WHAT NEEDS TO BE DONE
Return, without anything added, the lines from the one containing "brown circle: (355, 703) -> (423, 795), moved" through the end of the entries below, exactly as written.

SUPPLIED RECORDS
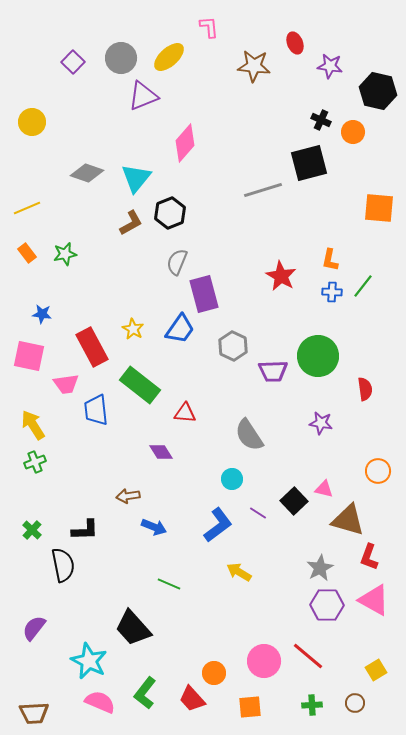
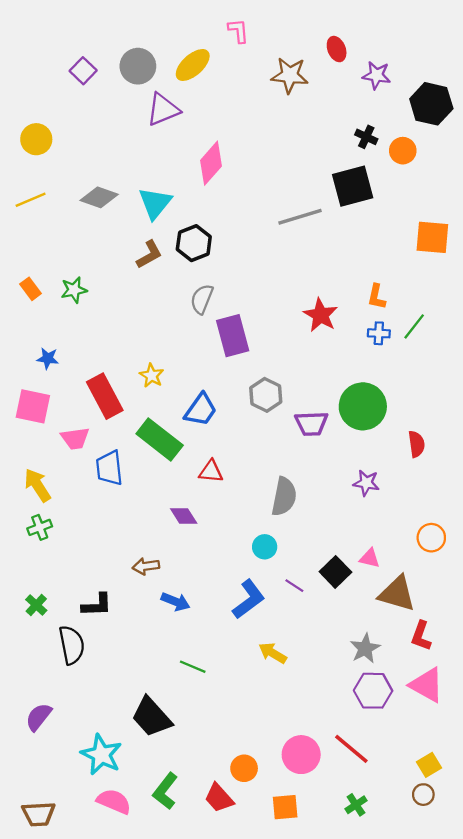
yellow line: (27, 208) -> (31, 200), moved
blue trapezoid: (180, 329) -> (201, 410), moved
gray semicircle: (249, 435) -> (284, 497), turned -136
brown circle: (355, 703) -> (423, 795), moved
green cross: (312, 705) -> (356, 805), turned -30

TASK RESPONSE
brown circle: (355, 703) -> (423, 795), moved
green cross: (312, 705) -> (356, 805), turned -30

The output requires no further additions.